##### Provided data #####

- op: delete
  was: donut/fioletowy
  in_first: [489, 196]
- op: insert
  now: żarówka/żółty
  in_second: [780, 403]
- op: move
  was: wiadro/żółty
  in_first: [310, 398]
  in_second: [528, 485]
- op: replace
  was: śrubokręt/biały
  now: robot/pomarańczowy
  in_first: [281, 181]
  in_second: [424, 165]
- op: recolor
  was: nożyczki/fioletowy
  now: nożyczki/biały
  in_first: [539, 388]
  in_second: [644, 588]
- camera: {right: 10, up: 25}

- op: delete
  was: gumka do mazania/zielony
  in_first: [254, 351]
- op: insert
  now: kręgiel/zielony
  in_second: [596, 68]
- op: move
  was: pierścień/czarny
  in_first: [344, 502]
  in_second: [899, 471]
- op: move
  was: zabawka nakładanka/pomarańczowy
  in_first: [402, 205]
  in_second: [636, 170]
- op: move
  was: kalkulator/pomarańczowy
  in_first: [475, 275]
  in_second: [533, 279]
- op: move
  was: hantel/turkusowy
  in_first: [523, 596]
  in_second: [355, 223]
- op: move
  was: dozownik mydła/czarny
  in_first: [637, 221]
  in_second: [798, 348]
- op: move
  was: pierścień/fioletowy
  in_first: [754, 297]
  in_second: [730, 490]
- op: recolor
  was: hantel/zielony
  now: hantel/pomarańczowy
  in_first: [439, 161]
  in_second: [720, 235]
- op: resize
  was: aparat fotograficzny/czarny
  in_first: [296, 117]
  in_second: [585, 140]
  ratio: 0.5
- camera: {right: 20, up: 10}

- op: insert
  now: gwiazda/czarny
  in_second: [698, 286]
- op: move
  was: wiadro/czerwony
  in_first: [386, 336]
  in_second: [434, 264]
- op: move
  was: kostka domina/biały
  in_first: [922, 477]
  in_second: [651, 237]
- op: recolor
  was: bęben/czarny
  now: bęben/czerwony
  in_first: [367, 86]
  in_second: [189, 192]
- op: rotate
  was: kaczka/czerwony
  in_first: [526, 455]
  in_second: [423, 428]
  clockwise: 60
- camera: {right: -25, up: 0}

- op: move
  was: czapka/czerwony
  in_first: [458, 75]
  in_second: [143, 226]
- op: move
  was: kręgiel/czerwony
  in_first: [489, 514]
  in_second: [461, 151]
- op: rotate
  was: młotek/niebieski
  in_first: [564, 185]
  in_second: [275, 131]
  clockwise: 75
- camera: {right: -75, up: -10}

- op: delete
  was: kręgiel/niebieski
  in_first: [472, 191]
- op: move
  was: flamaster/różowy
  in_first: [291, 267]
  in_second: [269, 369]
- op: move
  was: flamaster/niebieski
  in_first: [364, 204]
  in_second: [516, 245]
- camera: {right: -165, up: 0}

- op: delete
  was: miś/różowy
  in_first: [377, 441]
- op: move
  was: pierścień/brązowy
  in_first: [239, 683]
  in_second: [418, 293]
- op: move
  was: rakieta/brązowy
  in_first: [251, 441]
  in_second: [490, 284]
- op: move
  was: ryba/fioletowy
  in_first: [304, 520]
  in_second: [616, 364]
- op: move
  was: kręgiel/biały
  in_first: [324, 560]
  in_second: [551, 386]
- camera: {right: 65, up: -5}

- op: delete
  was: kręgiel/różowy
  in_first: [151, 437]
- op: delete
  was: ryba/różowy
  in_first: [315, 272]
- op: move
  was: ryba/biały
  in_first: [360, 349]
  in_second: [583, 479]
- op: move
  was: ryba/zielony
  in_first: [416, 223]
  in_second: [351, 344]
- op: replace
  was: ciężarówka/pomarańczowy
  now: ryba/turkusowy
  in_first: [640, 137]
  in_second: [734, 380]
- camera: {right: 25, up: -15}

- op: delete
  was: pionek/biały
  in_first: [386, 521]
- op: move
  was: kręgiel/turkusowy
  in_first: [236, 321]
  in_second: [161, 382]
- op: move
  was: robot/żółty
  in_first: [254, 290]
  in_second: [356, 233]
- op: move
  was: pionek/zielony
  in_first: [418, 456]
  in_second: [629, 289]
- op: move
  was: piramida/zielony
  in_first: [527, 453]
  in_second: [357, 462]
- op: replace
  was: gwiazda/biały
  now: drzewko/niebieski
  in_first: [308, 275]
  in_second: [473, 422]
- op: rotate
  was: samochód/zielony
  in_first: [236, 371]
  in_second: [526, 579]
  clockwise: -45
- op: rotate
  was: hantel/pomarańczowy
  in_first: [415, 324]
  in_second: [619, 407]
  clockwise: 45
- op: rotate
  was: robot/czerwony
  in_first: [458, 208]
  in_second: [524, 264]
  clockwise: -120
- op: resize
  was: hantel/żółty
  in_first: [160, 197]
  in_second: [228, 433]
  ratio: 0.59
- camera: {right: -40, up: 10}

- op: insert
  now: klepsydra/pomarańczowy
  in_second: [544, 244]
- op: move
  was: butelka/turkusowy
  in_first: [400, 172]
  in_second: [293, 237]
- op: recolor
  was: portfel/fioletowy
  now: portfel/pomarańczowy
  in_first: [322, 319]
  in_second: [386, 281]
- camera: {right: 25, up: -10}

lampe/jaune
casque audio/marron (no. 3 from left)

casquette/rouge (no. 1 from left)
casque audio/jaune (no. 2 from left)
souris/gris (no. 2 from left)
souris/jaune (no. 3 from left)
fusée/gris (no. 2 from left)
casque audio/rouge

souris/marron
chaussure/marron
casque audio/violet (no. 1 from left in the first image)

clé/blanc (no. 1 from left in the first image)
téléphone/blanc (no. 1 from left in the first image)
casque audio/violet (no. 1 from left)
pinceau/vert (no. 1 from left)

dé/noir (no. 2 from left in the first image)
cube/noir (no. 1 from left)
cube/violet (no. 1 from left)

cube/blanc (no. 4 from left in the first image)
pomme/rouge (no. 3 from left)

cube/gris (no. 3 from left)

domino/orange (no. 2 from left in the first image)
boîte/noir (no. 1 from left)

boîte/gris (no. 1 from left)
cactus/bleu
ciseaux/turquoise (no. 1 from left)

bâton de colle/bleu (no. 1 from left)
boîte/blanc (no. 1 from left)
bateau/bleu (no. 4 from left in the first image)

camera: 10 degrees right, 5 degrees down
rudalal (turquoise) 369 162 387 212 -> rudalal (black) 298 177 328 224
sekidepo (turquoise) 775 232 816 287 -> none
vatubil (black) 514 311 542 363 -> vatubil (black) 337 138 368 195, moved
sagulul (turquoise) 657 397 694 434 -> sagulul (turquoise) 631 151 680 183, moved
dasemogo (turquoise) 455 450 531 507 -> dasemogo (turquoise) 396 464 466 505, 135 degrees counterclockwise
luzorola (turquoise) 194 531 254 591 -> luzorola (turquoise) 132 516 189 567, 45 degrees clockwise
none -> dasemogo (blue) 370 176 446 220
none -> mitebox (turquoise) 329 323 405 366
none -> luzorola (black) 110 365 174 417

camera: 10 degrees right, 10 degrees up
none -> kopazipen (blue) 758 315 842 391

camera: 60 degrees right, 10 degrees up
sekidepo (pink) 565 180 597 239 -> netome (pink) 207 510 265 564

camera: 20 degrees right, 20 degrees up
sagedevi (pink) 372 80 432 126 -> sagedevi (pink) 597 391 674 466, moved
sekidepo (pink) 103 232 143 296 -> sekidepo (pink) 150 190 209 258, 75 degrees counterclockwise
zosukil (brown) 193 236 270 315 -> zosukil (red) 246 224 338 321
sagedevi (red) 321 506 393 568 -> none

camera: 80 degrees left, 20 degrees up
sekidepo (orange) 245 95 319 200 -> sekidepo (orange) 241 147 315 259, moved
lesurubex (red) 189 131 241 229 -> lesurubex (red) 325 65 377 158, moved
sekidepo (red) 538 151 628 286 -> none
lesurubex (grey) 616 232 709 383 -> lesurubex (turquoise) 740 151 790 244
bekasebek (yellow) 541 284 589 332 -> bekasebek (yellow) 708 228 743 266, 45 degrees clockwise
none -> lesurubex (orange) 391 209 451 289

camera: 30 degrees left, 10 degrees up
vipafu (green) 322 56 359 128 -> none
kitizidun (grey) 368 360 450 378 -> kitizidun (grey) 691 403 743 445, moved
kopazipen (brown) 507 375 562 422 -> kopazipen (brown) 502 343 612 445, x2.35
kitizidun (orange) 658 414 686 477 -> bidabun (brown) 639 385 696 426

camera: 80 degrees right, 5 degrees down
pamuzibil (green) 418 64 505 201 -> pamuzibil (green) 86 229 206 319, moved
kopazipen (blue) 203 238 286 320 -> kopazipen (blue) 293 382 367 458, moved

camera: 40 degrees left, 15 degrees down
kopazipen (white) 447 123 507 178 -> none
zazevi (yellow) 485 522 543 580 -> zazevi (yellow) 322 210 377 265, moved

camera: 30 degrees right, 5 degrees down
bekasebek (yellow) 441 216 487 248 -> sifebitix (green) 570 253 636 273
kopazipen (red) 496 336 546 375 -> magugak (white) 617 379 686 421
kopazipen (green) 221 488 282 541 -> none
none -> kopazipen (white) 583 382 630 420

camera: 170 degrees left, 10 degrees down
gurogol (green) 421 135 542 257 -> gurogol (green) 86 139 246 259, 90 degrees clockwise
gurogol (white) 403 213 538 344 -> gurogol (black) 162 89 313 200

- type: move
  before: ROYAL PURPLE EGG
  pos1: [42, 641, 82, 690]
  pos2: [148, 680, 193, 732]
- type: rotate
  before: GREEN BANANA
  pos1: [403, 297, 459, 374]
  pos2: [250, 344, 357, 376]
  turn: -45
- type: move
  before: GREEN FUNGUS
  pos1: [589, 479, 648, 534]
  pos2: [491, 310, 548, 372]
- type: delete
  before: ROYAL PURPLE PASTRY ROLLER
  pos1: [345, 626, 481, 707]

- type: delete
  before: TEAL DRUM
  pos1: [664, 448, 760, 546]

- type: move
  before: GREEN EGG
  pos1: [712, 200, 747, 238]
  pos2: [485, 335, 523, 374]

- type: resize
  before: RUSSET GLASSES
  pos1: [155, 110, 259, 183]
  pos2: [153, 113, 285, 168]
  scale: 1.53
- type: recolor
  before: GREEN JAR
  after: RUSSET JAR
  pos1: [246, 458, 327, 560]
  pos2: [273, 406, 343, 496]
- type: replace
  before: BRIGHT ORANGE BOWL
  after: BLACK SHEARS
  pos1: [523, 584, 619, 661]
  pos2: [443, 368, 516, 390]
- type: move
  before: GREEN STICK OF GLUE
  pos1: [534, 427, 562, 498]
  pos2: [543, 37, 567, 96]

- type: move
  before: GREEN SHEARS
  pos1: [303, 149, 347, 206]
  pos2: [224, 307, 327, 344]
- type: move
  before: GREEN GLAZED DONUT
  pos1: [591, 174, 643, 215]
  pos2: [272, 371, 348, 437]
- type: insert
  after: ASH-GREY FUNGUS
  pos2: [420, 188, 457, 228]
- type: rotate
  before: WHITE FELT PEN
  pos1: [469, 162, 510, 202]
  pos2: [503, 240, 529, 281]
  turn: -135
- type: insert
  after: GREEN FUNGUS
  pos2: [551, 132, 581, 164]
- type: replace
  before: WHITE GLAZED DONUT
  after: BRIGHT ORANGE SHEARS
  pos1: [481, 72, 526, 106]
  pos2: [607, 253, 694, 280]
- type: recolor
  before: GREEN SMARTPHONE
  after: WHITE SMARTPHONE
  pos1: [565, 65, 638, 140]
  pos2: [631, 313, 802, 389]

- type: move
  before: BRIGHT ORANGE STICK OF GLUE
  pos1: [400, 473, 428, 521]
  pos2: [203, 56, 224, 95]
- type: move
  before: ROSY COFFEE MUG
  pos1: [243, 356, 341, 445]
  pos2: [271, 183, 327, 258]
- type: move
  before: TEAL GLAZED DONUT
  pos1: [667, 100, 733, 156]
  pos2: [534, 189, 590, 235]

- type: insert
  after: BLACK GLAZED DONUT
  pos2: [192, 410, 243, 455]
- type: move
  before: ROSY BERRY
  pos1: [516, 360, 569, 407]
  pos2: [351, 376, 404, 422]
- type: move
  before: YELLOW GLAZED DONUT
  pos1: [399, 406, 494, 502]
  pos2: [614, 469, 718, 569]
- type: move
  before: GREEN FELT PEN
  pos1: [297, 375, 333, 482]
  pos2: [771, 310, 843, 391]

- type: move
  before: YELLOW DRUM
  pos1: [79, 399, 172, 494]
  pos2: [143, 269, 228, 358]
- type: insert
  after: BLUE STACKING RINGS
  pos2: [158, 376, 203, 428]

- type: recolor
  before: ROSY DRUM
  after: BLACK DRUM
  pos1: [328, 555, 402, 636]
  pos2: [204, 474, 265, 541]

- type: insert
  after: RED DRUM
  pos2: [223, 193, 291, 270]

#####

Your task: Output only an exact transcription of the lines above from the one with "in_first: [310, 398]" up to and including the one with "in_second: [644, 588]".

Response below:
  in_first: [310, 398]
  in_second: [528, 485]
- op: replace
  was: śrubokręt/biały
  now: robot/pomarańczowy
  in_first: [281, 181]
  in_second: [424, 165]
- op: recolor
  was: nożyczki/fioletowy
  now: nożyczki/biały
  in_first: [539, 388]
  in_second: [644, 588]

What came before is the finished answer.